(Raw data)

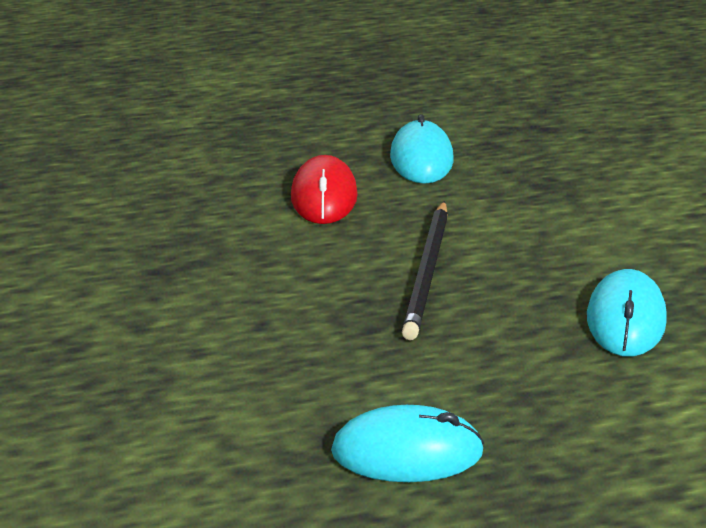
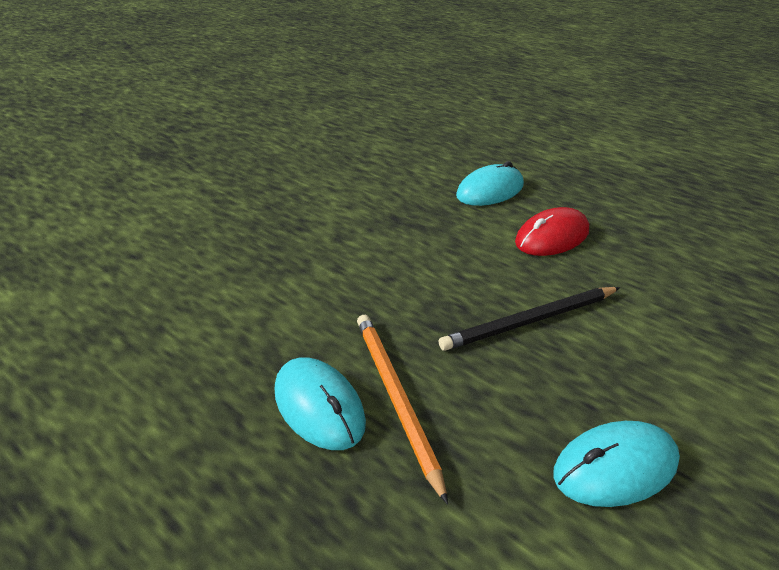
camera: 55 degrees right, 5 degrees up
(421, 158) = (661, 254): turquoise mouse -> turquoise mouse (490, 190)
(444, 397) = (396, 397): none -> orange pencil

(End Raw data)
(Raw data)

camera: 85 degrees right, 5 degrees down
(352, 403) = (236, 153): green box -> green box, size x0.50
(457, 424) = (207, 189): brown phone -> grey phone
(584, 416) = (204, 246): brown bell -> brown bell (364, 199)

(End Raw data)

_Work to be completed_. What is needed is a verbatim copy of every line in the records above from the one containing "(457, 424) = (207, 189): brown" down to the one containing "(584, 416) = (204, 246): brown", both included, and nothing more.

_Solved exercise_.
(457, 424) = (207, 189): brown phone -> grey phone
(584, 416) = (204, 246): brown bell -> brown bell (364, 199)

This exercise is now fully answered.